WORK TO BE COMPLETED — The answer should be one number, the count of lines in the data with "marker".

-------- DATA FOR PROCESSING --------

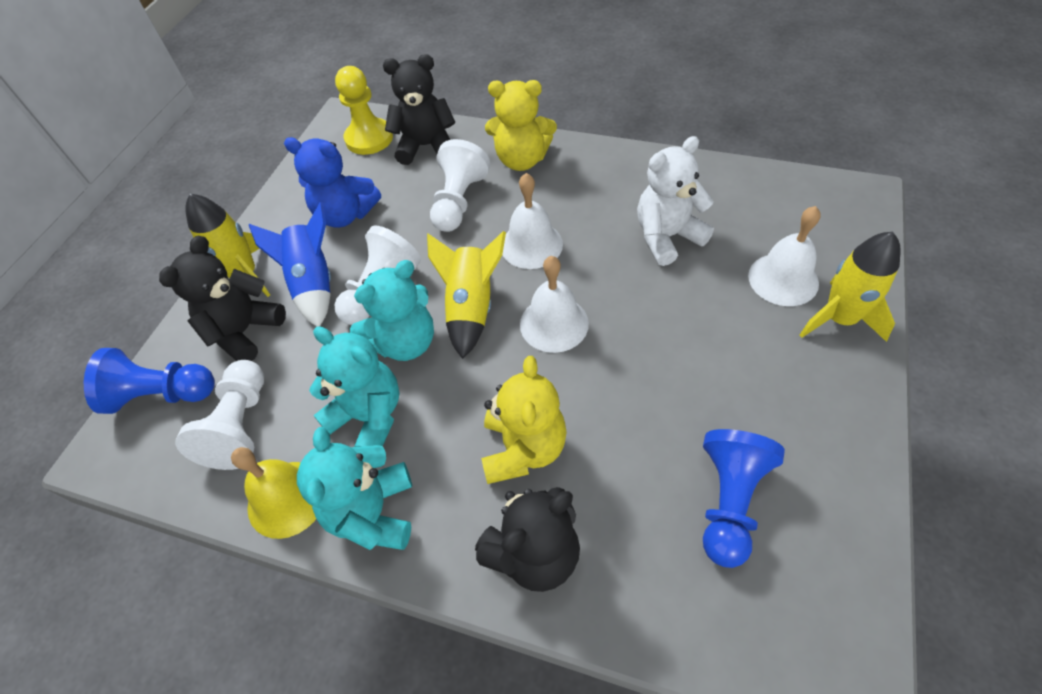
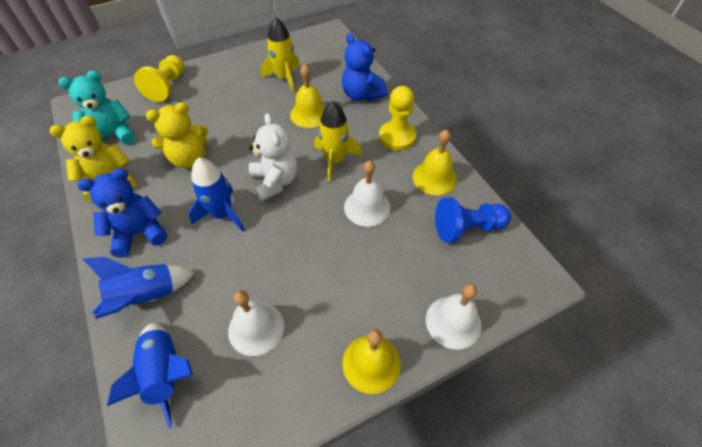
black teddy bear: 3 -> 0
blue pawn: 2 -> 1
blue rocket: 1 -> 3
blue teddy bear: 1 -> 2
turquoise teddy bear: 3 -> 1
white pawn: 3 -> 0
yellow bell: 1 -> 3
yellow pawn: 1 -> 2
yellow rocket: 3 -> 2

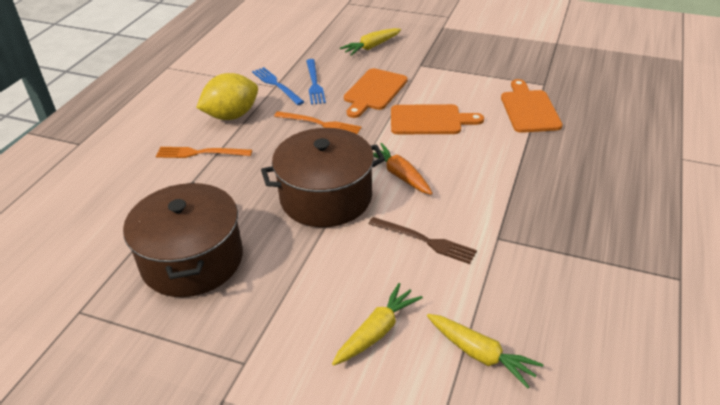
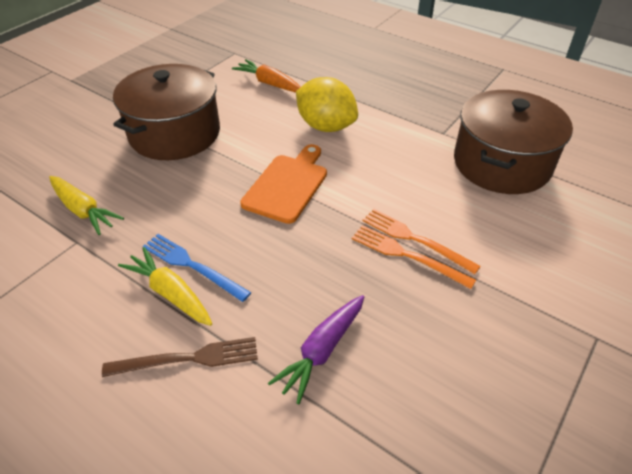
blue fork: 2 -> 1
orange cutting board: 3 -> 1
purple carrot: 0 -> 1
yellow carrot: 3 -> 2

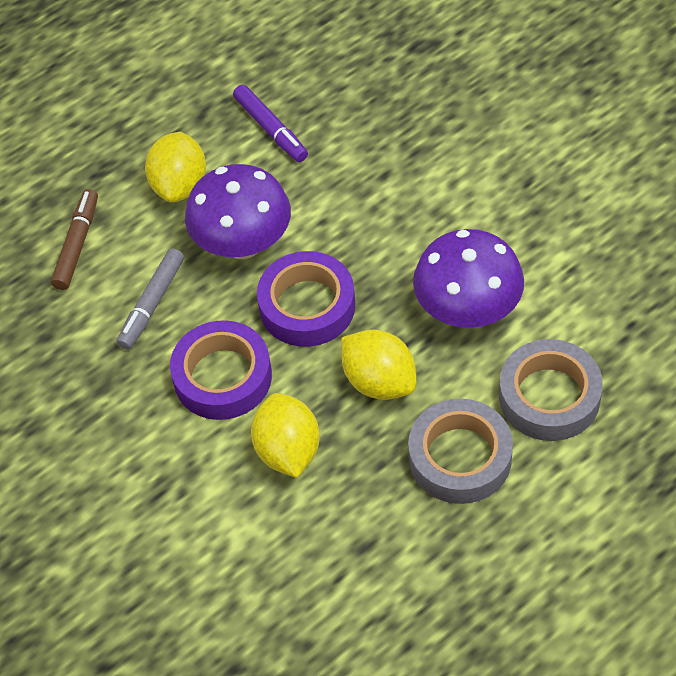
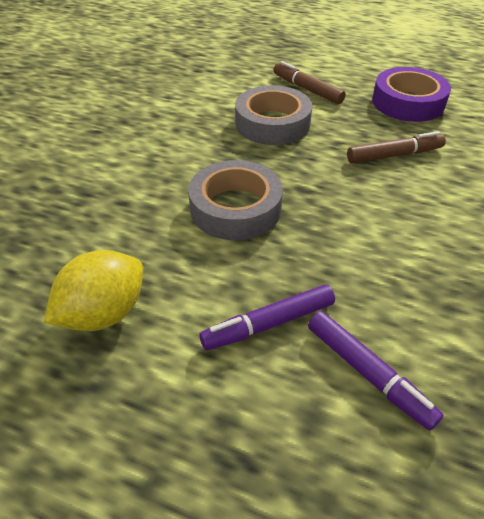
brown marker: 1 -> 2
grey marker: 1 -> 0
purple marker: 1 -> 2
purple mushroom: 2 -> 0
purple tape: 2 -> 1
yellow lemon: 3 -> 1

--------

EXERCISE SOLUTION — 3